PROBLEM TO WORK ON >> Please repeat the entire listing verbatim and keep the pictures out.

[SUPPLIED MATERIAL — start]

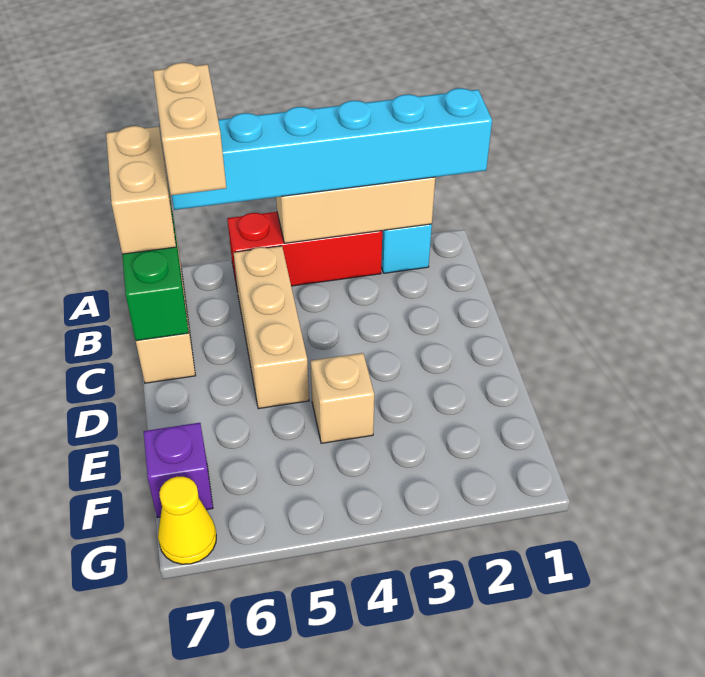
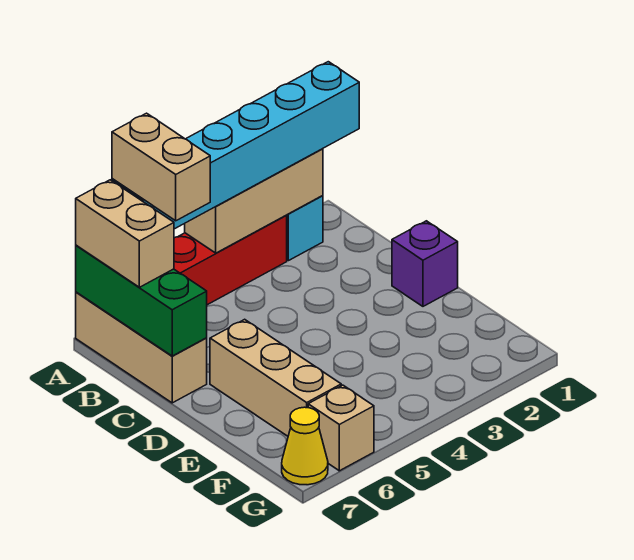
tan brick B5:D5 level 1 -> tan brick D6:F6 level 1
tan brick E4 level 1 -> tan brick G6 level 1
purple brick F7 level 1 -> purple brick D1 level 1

[SUPPLIED MATERIAL — finish]

RESULT BELOW >>
tan brick B5:D5 level 1 -> tan brick D6:F6 level 1
tan brick E4 level 1 -> tan brick G6 level 1
purple brick F7 level 1 -> purple brick D1 level 1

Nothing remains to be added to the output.